▶ _Work to be completed_
Each entry must be given again exactly as it appears, with images excluded.

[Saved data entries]
▼▼▼

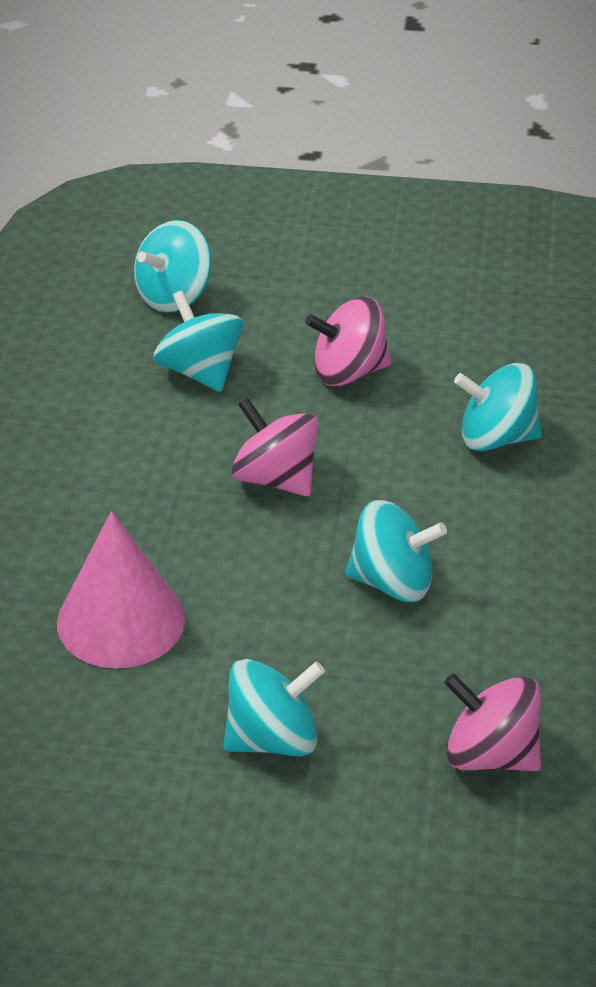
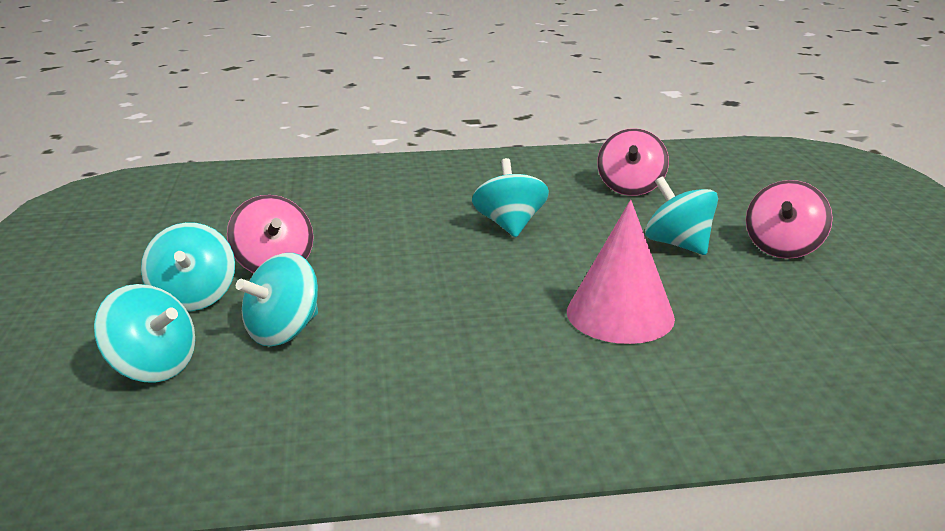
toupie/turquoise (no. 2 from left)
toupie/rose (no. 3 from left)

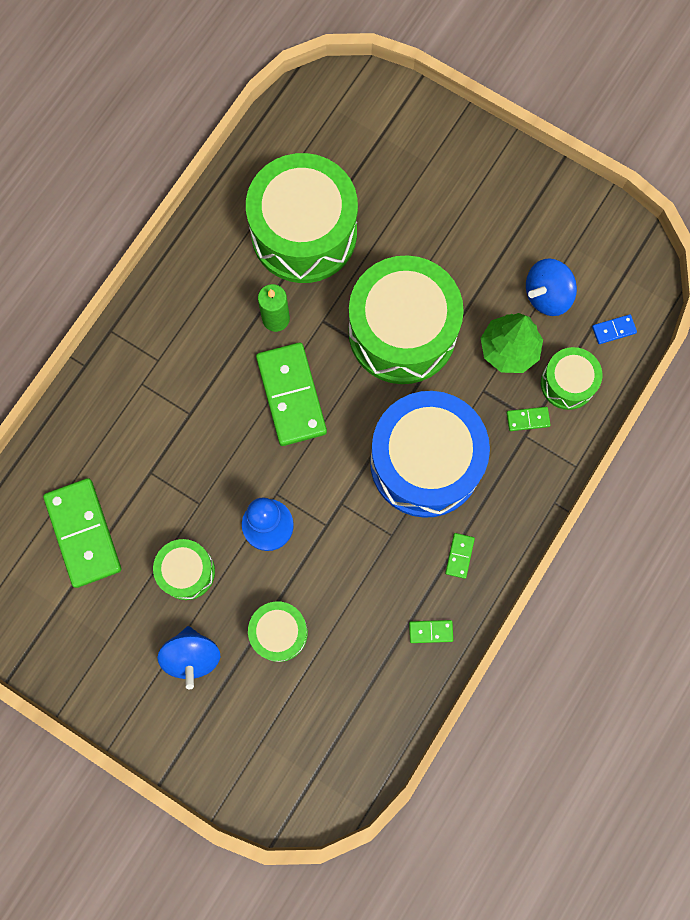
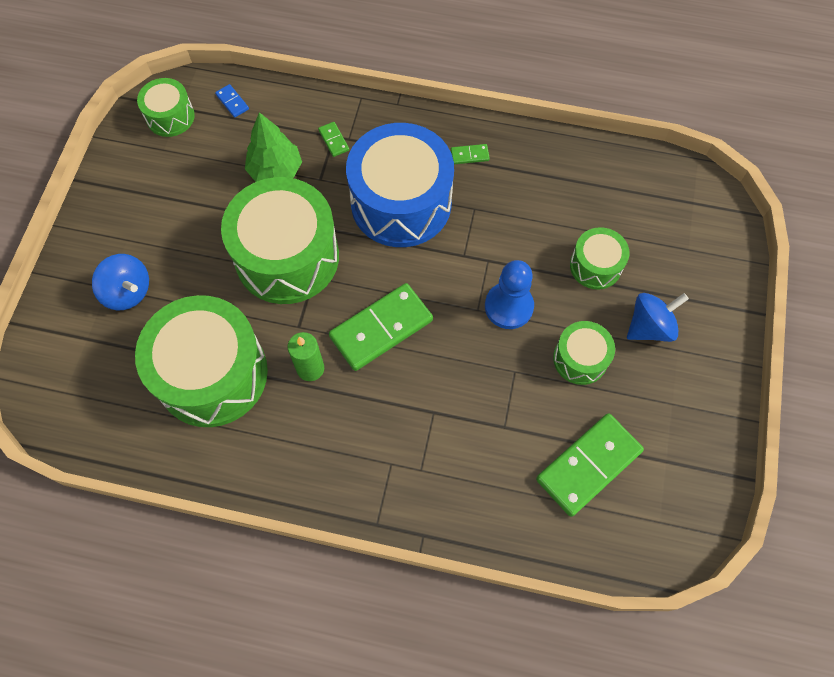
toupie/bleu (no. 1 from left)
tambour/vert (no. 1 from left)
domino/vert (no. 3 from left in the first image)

▲▲▲

▶ _Task result_
toupie/turquoise (no. 2 from left)
toupie/rose (no. 3 from left)

toupie/bleu (no. 1 from left)
tambour/vert (no. 1 from left)
domino/vert (no. 3 from left in the first image)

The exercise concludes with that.